WORK INSTRUCTIONS:
Once you reach the line containing "none -> orange brick I5:J5 level 1" in the entries below, write out that line and each one after it down to the line containing "none -> cyan brick K3 level 2", exactly and with nothing added.

EXERCISE MATERIALS:
Start of Block

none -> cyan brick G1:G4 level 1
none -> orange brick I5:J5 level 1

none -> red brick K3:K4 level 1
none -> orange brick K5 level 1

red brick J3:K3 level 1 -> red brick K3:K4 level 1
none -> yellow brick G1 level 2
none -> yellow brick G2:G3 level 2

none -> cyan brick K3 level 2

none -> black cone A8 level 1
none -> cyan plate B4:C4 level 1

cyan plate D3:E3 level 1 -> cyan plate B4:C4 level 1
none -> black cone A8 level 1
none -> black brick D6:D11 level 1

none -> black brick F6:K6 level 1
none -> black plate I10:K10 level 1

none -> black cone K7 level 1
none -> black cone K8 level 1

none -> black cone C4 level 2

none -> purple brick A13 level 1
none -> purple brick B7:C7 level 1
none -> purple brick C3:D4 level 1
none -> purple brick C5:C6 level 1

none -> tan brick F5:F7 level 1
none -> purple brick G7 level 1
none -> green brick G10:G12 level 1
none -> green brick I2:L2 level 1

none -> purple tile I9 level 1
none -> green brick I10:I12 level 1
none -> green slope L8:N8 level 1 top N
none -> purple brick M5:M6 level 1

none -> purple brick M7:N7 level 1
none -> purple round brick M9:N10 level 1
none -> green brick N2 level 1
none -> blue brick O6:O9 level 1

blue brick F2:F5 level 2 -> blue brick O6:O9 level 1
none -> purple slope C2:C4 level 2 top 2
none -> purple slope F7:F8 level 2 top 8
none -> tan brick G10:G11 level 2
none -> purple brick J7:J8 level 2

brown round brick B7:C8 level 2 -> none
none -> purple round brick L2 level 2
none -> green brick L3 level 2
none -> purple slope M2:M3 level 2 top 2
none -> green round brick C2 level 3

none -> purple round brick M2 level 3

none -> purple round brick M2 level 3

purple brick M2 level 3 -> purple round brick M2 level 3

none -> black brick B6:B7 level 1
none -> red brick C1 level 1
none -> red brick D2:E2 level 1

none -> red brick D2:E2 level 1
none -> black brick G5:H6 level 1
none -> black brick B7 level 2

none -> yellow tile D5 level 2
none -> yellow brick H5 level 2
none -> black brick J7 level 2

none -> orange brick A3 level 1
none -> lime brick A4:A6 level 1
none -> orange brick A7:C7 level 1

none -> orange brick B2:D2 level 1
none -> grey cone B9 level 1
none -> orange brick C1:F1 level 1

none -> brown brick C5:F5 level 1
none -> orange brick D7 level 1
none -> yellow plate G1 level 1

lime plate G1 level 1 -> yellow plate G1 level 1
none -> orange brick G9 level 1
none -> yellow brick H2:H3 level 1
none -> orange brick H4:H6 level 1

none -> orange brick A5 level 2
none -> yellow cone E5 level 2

End of Block

OUTPUT FOR THIS EXERCISE:
none -> orange brick I5:J5 level 1

none -> red brick K3:K4 level 1
none -> orange brick K5 level 1

red brick J3:K3 level 1 -> red brick K3:K4 level 1
none -> yellow brick G1 level 2
none -> yellow brick G2:G3 level 2

none -> cyan brick K3 level 2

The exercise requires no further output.